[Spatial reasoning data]
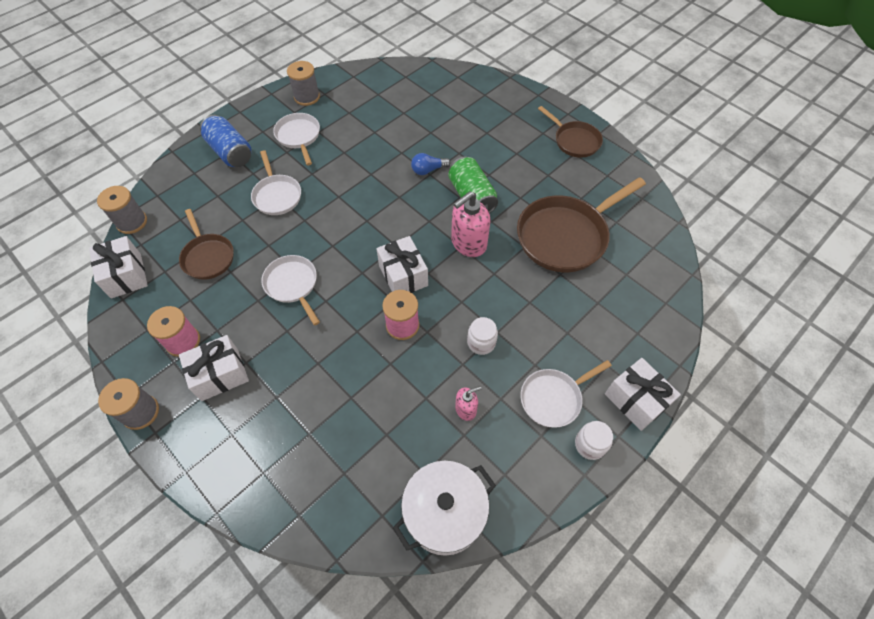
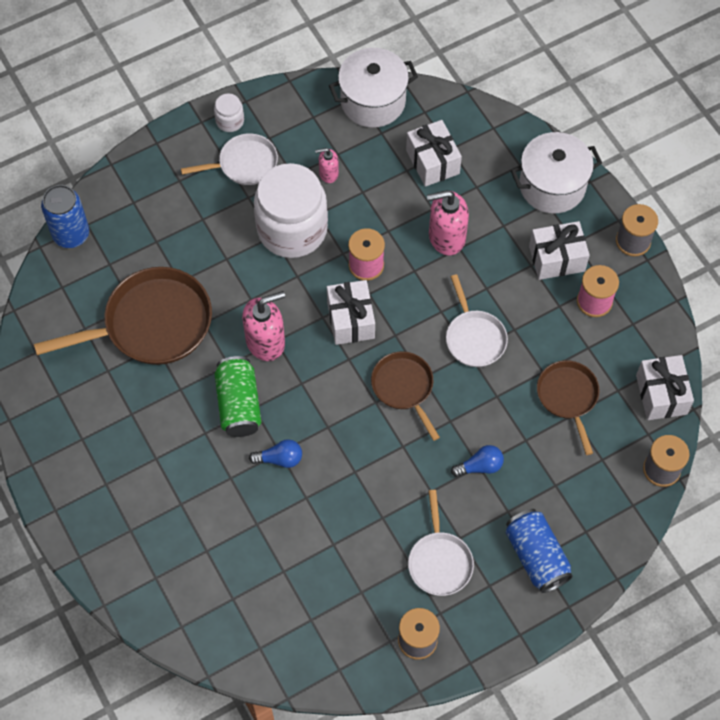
camera: 165 degrees left, 5 degrees up
(227, 455) = (552, 186): none -> white pot
(277, 195) = (480, 466): white pan -> blue light bulb
(332, 370) = (446, 237): none -> pink soap dispenser
(481, 342) = (292, 229): white jar -> white jar, size x2.39
(574, 141) = (71, 459): brown pan -> brown pan (404, 388)
(635, 400) = (170, 145): white gift -> white gift (432, 162)
(673, 291) = (71, 234): none -> blue can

**What is required:** Return exactly the lines of the data, and only those, from the line with "(227, 455) = (552, 186): none -> white pot" through the last line, inclusive.

**Response area:**
(227, 455) = (552, 186): none -> white pot
(277, 195) = (480, 466): white pan -> blue light bulb
(332, 370) = (446, 237): none -> pink soap dispenser
(481, 342) = (292, 229): white jar -> white jar, size x2.39
(574, 141) = (71, 459): brown pan -> brown pan (404, 388)
(635, 400) = (170, 145): white gift -> white gift (432, 162)
(673, 291) = (71, 234): none -> blue can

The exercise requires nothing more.